[Coordinate-based change listings]
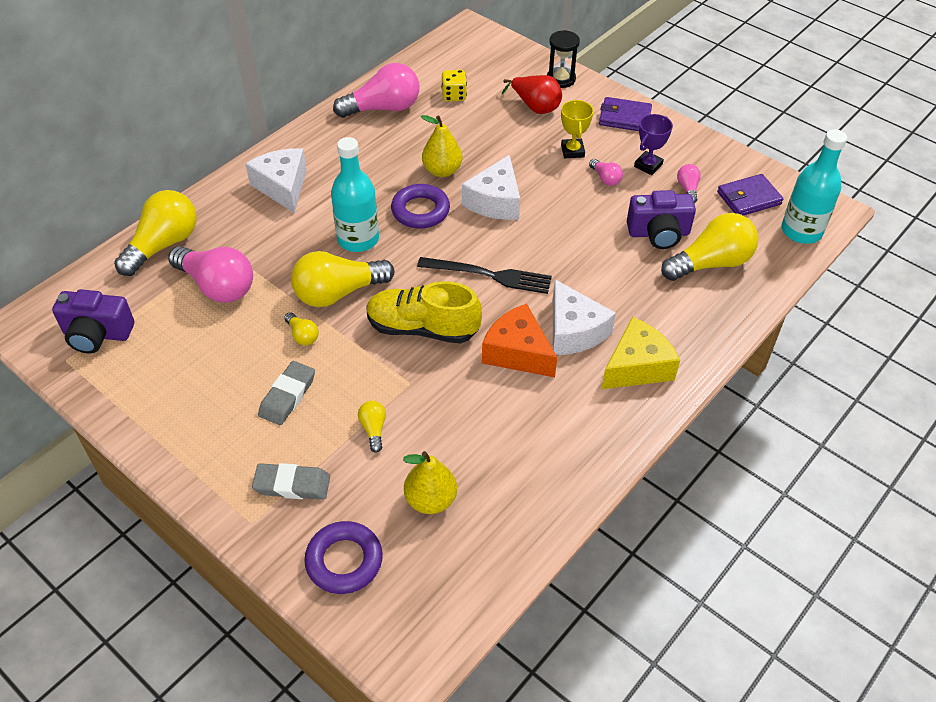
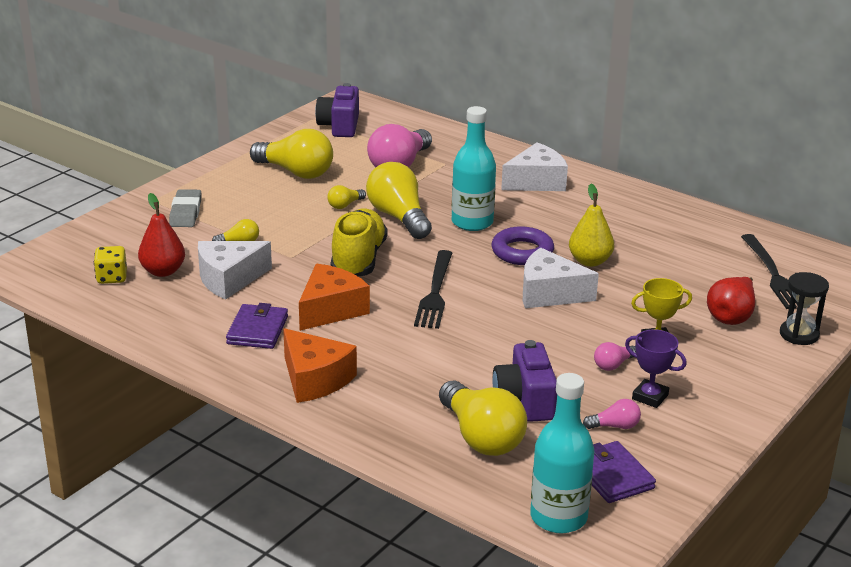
camera: 85 degrees right, 20 degrees down
yellow light bulb [114,190,197,276] -> yellow light bulb moved to [250,129,333,179]
grey eraser [258,361,315,425] -> none
purple ring [304,521,383,594] -> none
pink light bulb [333,63,420,118] -> none
yellow pear [403,451,457,514] -> red pear [138,193,185,277]
yellow dice [441,70,467,101] -> yellow dice moved to [94,246,127,284]
white cheese [553,279,616,355] -> white cheese moved to [198,241,272,300]
purple wallet [599,97,652,131] -> purple wallet moved to [226,303,288,349]
yellow cheese [602,317,680,389] -> orange cheese [283,328,357,403]
none -> black fork [741,234,810,309]

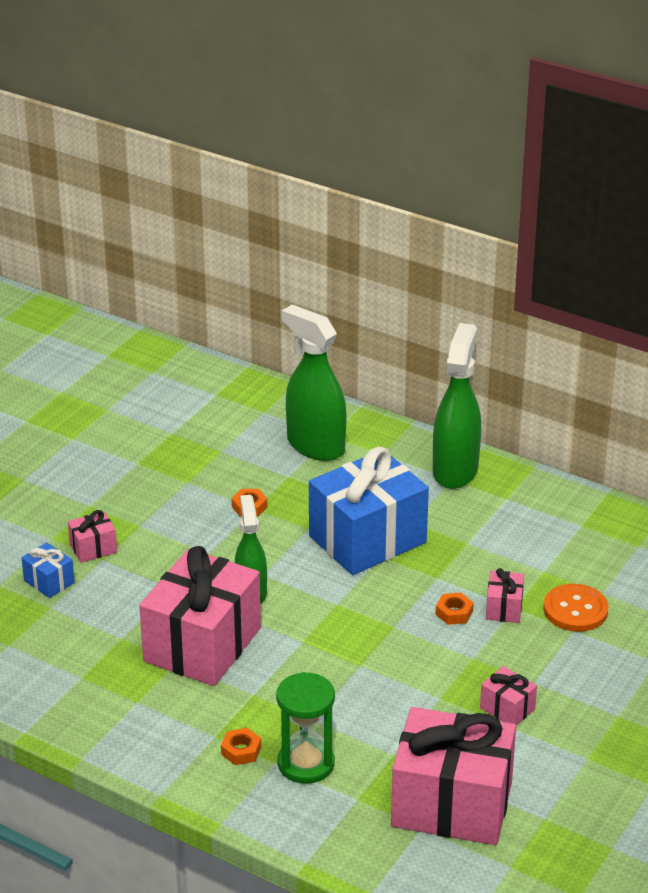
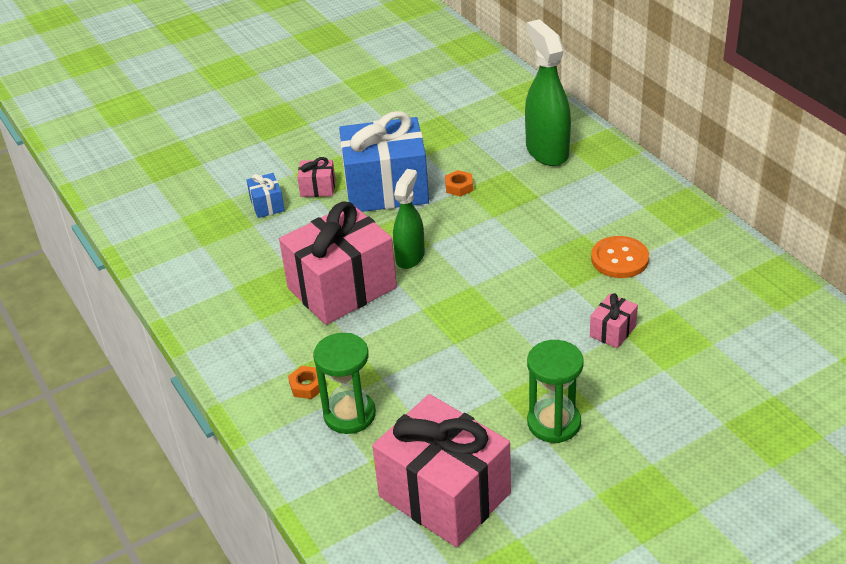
camera: 30 degrees right, 5 degrees up
blue gift [309,446,429,575] -> blue gift moved to [339,111,429,212]
green spray bottle [433,323,481,489] -> none
orange nut [436,593,474,625] -> none
pink gift [480,666,537,725] -> green hourglass [527,340,584,443]
orange button [543,584,609,632] -> orange button moved to [591,236,649,278]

**Activity**
In the records above, which lines hold the string "degrees"? Copy each one.

**Solution for this task**
camera: 85 degrees right, 20 degrees down
camera: 30 degrees right, 5 degrees up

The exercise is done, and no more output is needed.